INPUT DATA =

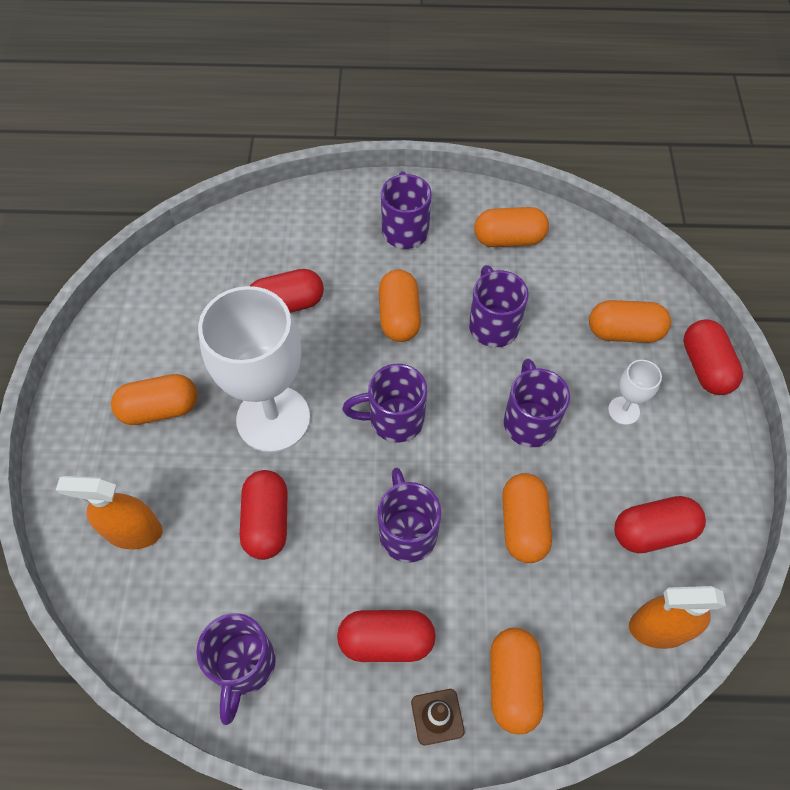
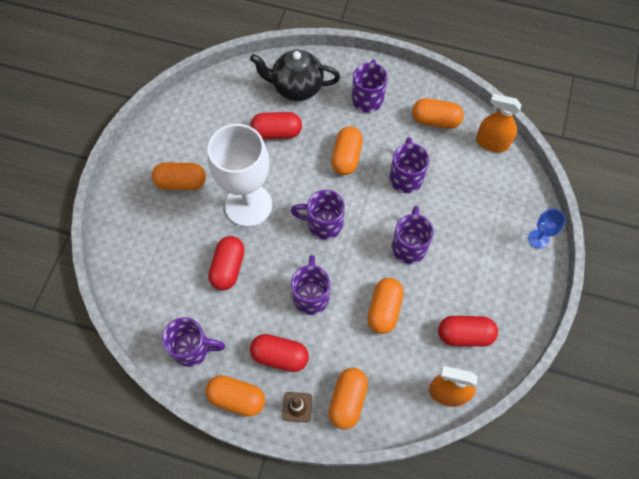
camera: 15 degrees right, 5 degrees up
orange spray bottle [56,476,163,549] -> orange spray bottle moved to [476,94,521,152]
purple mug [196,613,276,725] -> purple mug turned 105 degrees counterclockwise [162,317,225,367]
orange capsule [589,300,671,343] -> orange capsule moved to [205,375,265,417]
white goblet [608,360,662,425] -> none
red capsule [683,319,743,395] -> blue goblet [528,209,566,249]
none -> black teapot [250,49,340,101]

* * *

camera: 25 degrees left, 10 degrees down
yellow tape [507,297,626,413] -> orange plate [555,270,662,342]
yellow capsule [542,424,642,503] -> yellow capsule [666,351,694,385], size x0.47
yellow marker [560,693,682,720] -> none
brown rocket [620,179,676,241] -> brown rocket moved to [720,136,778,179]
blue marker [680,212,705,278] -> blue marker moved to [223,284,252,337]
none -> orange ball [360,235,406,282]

GOAL OF THE EXERCISE =
Will you return exactly the lines above from the one with "yellow tape [507,297,626,413]" down to the one with "none -> orange ball [360,235,406,282]", counting both as part of the range?

ANSWER SECTION =
yellow tape [507,297,626,413] -> orange plate [555,270,662,342]
yellow capsule [542,424,642,503] -> yellow capsule [666,351,694,385], size x0.47
yellow marker [560,693,682,720] -> none
brown rocket [620,179,676,241] -> brown rocket moved to [720,136,778,179]
blue marker [680,212,705,278] -> blue marker moved to [223,284,252,337]
none -> orange ball [360,235,406,282]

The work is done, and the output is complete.